INSTRUCTIONS TO FOLLOW: Each entry should be set down exactly as written, except for any picture it holds.
Segment Start: PROVIDED ENTRIES
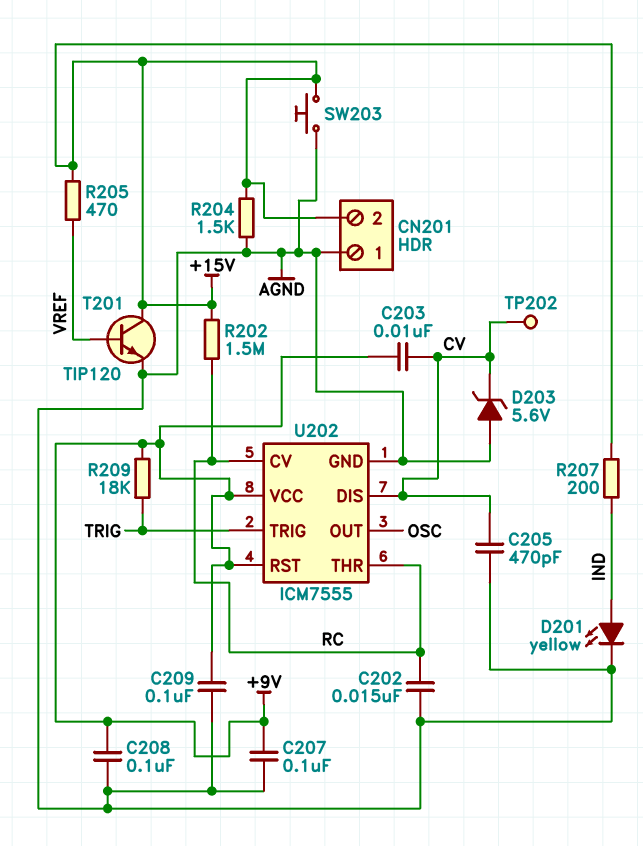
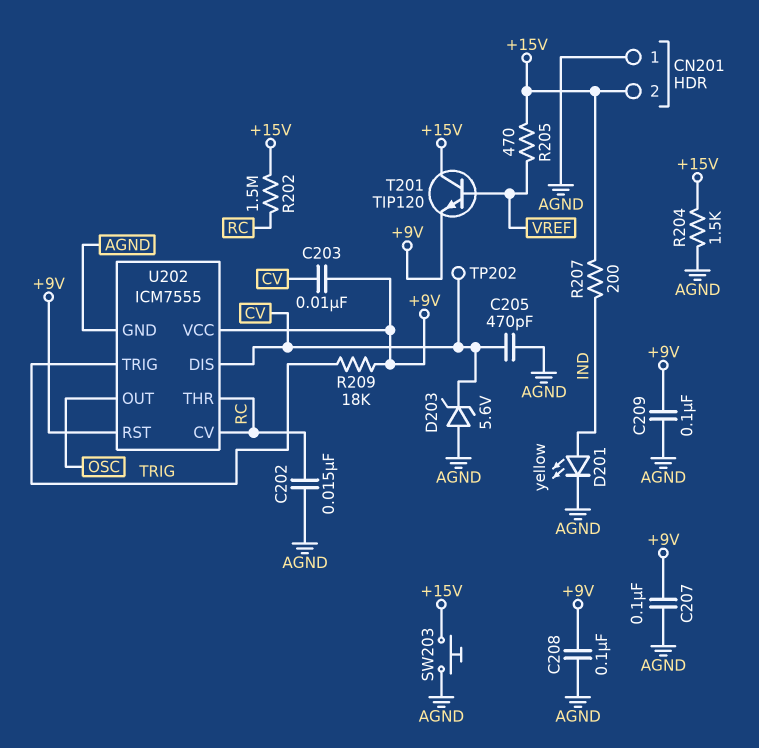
T201: NPN TIP120 (B VREF, C +15V, E AGND) -> NPN TIP120 (B VREF, C +15V, E +9V)

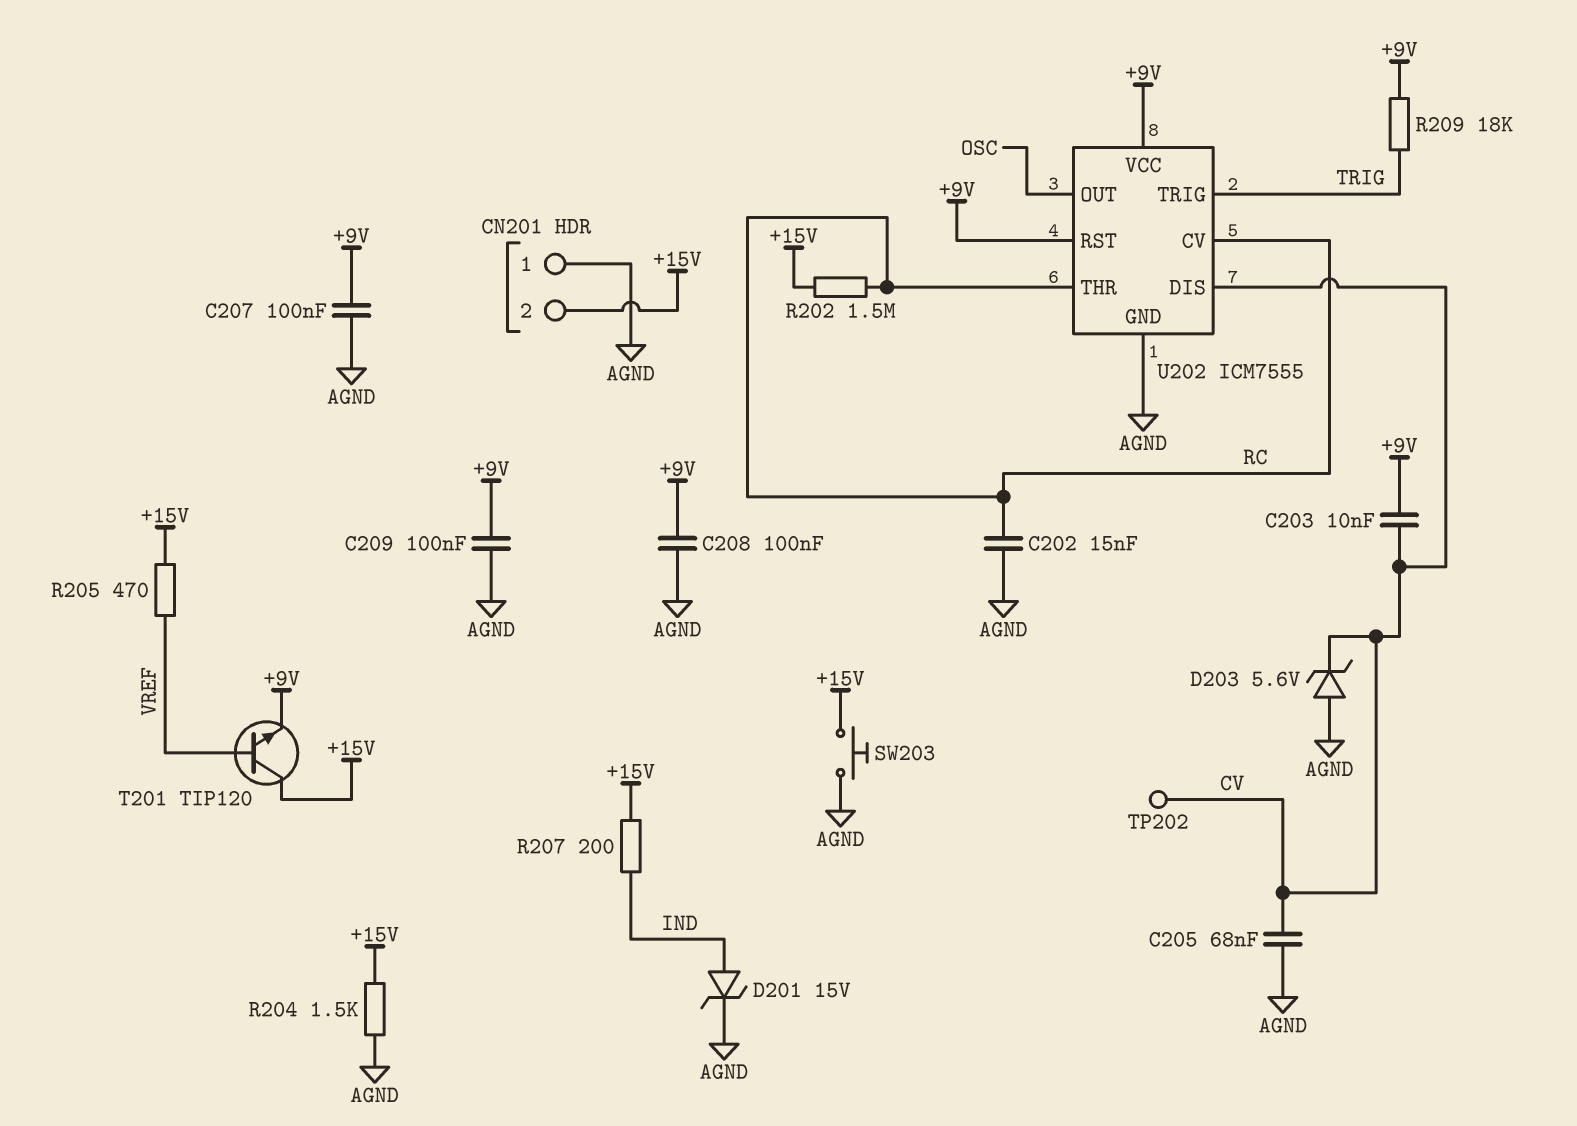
C205: 470pF (AGND, CV) -> 68nF (AGND, CV)
D201: LED yellow (A IND, K AGND) -> zener 15V (A IND, K AGND)

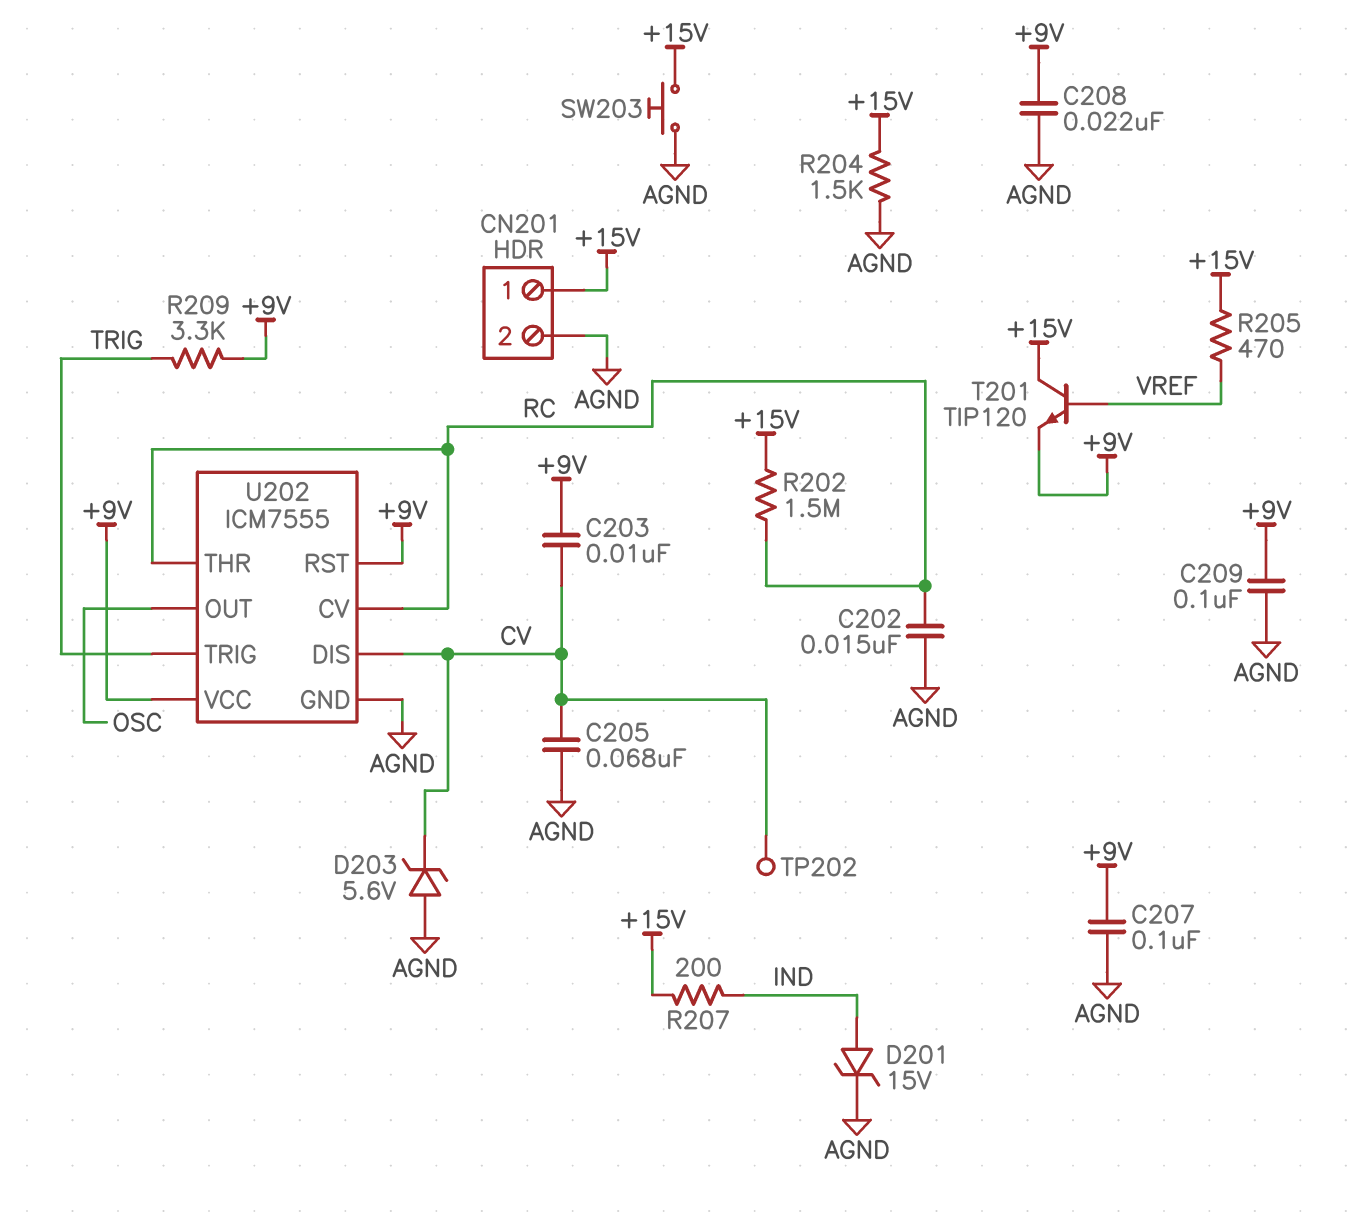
C208: 100nF (+9V, AGND) -> 22nF (+9V, AGND)
CN201 pin 1: AGND -> +15V
CN201 pin 2: +15V -> AGND
R209: 18k (+9V, TRIG) -> 3.3k (+9V, TRIG)

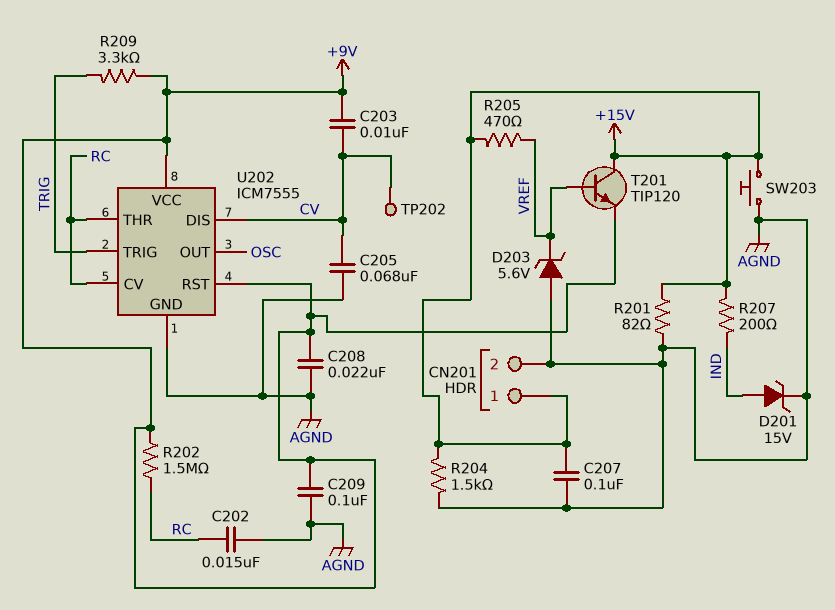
C207: 100nF (+9V, AGND) -> 100nF (+15V, AGND)
D203: zener 5.6V (A AGND, K CV) -> zener 5.6V (A AGND, K VREF)
R201: none -> 82 (+15V, AGND)
R202: 1.5M (+15V, RC) -> 1.5M (+9V, RC)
Segment End: PROVIDED ENTRIES
SOLUTION TO THIS EXERCISE:
T201: NPN TIP120 (B VREF, C +15V, E AGND) -> NPN TIP120 (B VREF, C +15V, E +9V)

C205: 470pF (AGND, CV) -> 68nF (AGND, CV)
D201: LED yellow (A IND, K AGND) -> zener 15V (A IND, K AGND)

C208: 100nF (+9V, AGND) -> 22nF (+9V, AGND)
CN201 pin 1: AGND -> +15V
CN201 pin 2: +15V -> AGND
R209: 18k (+9V, TRIG) -> 3.3k (+9V, TRIG)

C207: 100nF (+9V, AGND) -> 100nF (+15V, AGND)
D203: zener 5.6V (A AGND, K CV) -> zener 5.6V (A AGND, K VREF)
R201: none -> 82 (+15V, AGND)
R202: 1.5M (+15V, RC) -> 1.5M (+9V, RC)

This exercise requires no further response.